● Task requirements: Your task is to print each entry exactly as written.

● Data in this exercise:
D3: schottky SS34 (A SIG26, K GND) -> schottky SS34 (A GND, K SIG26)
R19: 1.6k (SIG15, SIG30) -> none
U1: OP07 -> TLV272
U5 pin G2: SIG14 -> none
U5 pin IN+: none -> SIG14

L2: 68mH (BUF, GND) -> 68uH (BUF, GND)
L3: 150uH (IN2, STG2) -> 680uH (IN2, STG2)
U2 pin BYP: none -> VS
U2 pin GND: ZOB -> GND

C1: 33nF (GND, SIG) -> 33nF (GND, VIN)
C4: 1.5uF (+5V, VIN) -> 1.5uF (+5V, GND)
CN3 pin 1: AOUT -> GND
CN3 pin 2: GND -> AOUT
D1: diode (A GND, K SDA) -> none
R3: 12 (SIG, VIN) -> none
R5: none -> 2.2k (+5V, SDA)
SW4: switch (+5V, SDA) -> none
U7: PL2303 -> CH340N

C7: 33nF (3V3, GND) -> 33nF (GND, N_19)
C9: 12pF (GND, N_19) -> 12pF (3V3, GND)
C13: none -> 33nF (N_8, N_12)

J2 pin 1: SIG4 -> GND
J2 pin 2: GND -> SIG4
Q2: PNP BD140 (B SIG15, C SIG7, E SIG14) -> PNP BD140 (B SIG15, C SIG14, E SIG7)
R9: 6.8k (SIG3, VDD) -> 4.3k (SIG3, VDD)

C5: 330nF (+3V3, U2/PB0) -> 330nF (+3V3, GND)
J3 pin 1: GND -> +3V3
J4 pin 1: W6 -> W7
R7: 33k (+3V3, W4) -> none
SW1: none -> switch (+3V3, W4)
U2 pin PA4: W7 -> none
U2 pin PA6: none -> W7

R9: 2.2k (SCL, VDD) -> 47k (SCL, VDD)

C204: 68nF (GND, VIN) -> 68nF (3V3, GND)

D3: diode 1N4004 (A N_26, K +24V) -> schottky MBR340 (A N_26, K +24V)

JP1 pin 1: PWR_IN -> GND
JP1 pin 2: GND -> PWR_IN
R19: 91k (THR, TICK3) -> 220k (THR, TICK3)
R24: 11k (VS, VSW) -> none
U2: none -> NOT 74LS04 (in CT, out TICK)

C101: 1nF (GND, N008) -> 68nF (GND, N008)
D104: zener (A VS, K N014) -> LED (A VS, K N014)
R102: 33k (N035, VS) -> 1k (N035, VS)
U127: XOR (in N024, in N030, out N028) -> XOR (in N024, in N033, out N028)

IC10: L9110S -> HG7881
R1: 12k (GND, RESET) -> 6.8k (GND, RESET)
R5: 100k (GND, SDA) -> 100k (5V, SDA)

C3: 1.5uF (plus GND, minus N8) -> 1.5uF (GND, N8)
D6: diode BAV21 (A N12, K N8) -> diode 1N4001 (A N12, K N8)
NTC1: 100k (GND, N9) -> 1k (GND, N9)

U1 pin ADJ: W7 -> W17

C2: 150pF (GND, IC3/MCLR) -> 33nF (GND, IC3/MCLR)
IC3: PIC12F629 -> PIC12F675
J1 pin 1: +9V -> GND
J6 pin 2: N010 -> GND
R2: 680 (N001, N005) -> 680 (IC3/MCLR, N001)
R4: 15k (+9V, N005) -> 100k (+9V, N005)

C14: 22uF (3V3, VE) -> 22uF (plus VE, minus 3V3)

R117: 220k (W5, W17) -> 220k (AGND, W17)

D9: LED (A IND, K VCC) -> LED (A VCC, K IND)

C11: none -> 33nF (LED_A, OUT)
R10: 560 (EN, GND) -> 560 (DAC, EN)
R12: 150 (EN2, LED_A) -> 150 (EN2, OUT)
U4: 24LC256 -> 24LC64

● Task response:
D3: schottky SS34 (A SIG26, K GND) -> schottky SS34 (A GND, K SIG26)
R19: 1.6k (SIG15, SIG30) -> none
U1: OP07 -> TLV272
U5 pin G2: SIG14 -> none
U5 pin IN+: none -> SIG14

L2: 68mH (BUF, GND) -> 68uH (BUF, GND)
L3: 150uH (IN2, STG2) -> 680uH (IN2, STG2)
U2 pin BYP: none -> VS
U2 pin GND: ZOB -> GND

C1: 33nF (GND, SIG) -> 33nF (GND, VIN)
C4: 1.5uF (+5V, VIN) -> 1.5uF (+5V, GND)
CN3 pin 1: AOUT -> GND
CN3 pin 2: GND -> AOUT
D1: diode (A GND, K SDA) -> none
R3: 12 (SIG, VIN) -> none
R5: none -> 2.2k (+5V, SDA)
SW4: switch (+5V, SDA) -> none
U7: PL2303 -> CH340N

C7: 33nF (3V3, GND) -> 33nF (GND, N_19)
C9: 12pF (GND, N_19) -> 12pF (3V3, GND)
C13: none -> 33nF (N_8, N_12)

J2 pin 1: SIG4 -> GND
J2 pin 2: GND -> SIG4
Q2: PNP BD140 (B SIG15, C SIG7, E SIG14) -> PNP BD140 (B SIG15, C SIG14, E SIG7)
R9: 6.8k (SIG3, VDD) -> 4.3k (SIG3, VDD)

C5: 330nF (+3V3, U2/PB0) -> 330nF (+3V3, GND)
J3 pin 1: GND -> +3V3
J4 pin 1: W6 -> W7
R7: 33k (+3V3, W4) -> none
SW1: none -> switch (+3V3, W4)
U2 pin PA4: W7 -> none
U2 pin PA6: none -> W7

R9: 2.2k (SCL, VDD) -> 47k (SCL, VDD)

C204: 68nF (GND, VIN) -> 68nF (3V3, GND)

D3: diode 1N4004 (A N_26, K +24V) -> schottky MBR340 (A N_26, K +24V)

JP1 pin 1: PWR_IN -> GND
JP1 pin 2: GND -> PWR_IN
R19: 91k (THR, TICK3) -> 220k (THR, TICK3)
R24: 11k (VS, VSW) -> none
U2: none -> NOT 74LS04 (in CT, out TICK)

C101: 1nF (GND, N008) -> 68nF (GND, N008)
D104: zener (A VS, K N014) -> LED (A VS, K N014)
R102: 33k (N035, VS) -> 1k (N035, VS)
U127: XOR (in N024, in N030, out N028) -> XOR (in N024, in N033, out N028)

IC10: L9110S -> HG7881
R1: 12k (GND, RESET) -> 6.8k (GND, RESET)
R5: 100k (GND, SDA) -> 100k (5V, SDA)

C3: 1.5uF (plus GND, minus N8) -> 1.5uF (GND, N8)
D6: diode BAV21 (A N12, K N8) -> diode 1N4001 (A N12, K N8)
NTC1: 100k (GND, N9) -> 1k (GND, N9)

U1 pin ADJ: W7 -> W17

C2: 150pF (GND, IC3/MCLR) -> 33nF (GND, IC3/MCLR)
IC3: PIC12F629 -> PIC12F675
J1 pin 1: +9V -> GND
J6 pin 2: N010 -> GND
R2: 680 (N001, N005) -> 680 (IC3/MCLR, N001)
R4: 15k (+9V, N005) -> 100k (+9V, N005)

C14: 22uF (3V3, VE) -> 22uF (plus VE, minus 3V3)

R117: 220k (W5, W17) -> 220k (AGND, W17)

D9: LED (A IND, K VCC) -> LED (A VCC, K IND)

C11: none -> 33nF (LED_A, OUT)
R10: 560 (EN, GND) -> 560 (DAC, EN)
R12: 150 (EN2, LED_A) -> 150 (EN2, OUT)
U4: 24LC256 -> 24LC64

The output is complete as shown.